(Records for this exercise)
---+---
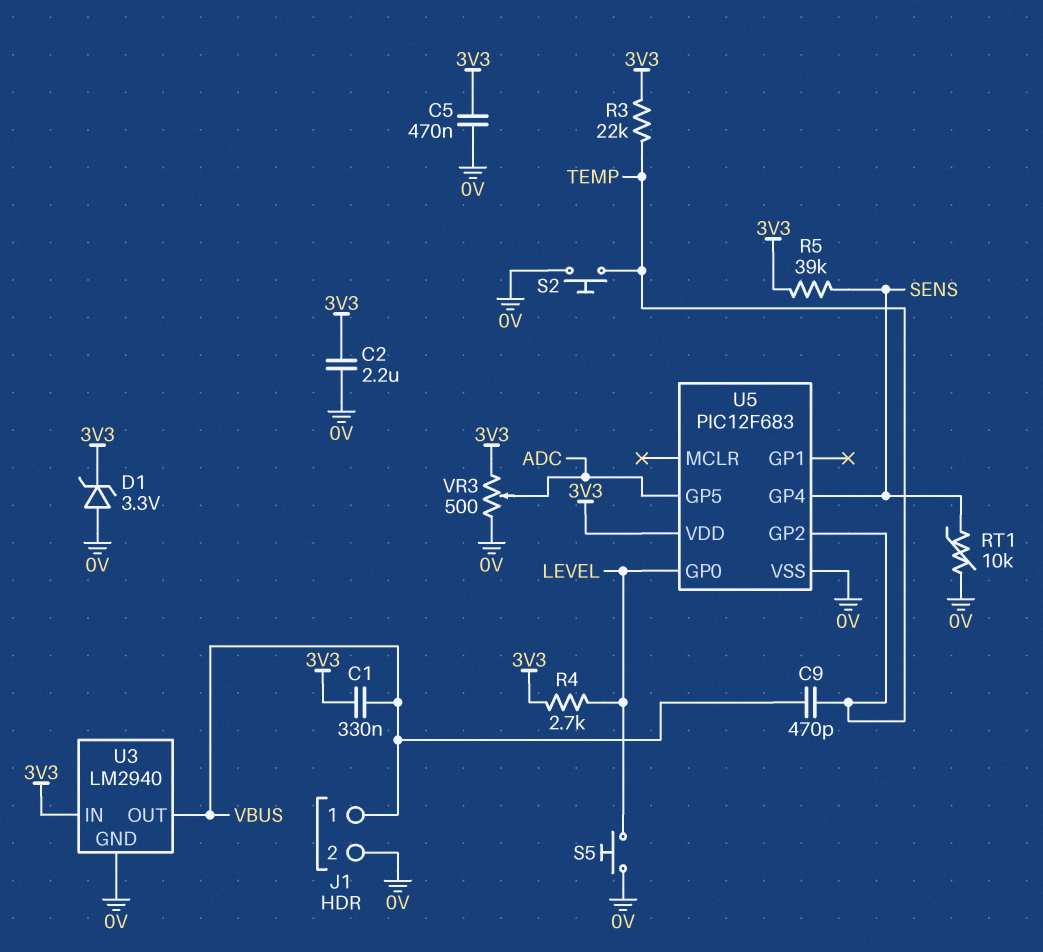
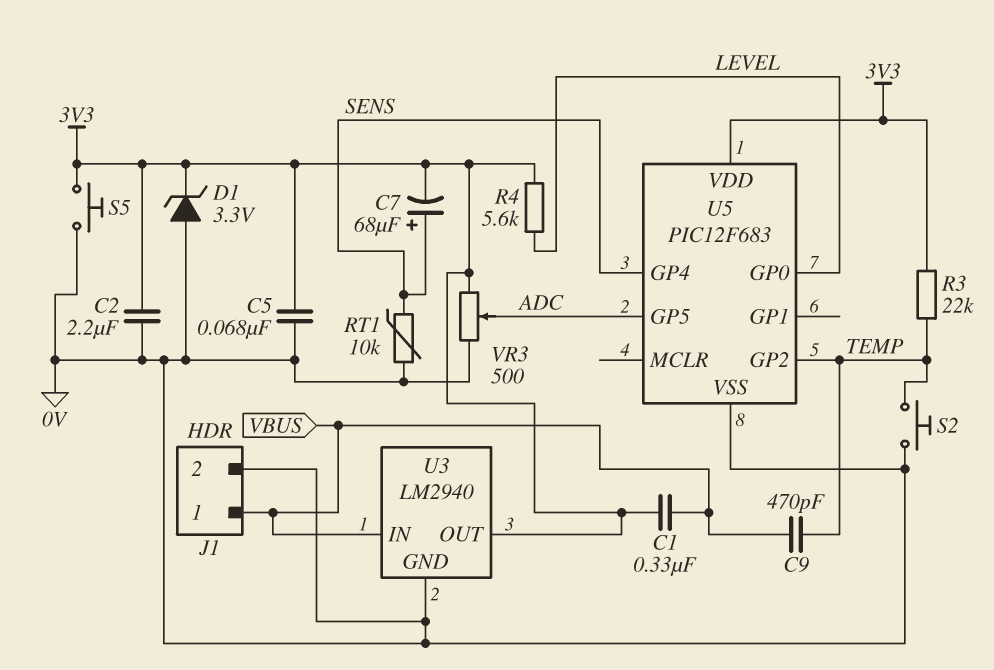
C5: 470nF (0V, 3V3) -> 68nF (0V, 3V3)
C7: none -> 68uF (plus SENS, minus 3V3)
R4: 2.7k (3V3, LEVEL) -> 5.6k (3V3, LEVEL)
R5: 39k (3V3, SENS) -> none
S5: button (0V, LEVEL) -> button (0V, 3V3)
U3 pin IN: 3V3 -> VBUS
U3 pin OUT: VBUS -> 3V3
---+---
(Your goal)
Please reproduce, word for word, every line from the line with "R5: 39k (3V3, SENS) -> none" to the final line above, including both ends.

(Answer section)
R5: 39k (3V3, SENS) -> none
S5: button (0V, LEVEL) -> button (0V, 3V3)
U3 pin IN: 3V3 -> VBUS
U3 pin OUT: VBUS -> 3V3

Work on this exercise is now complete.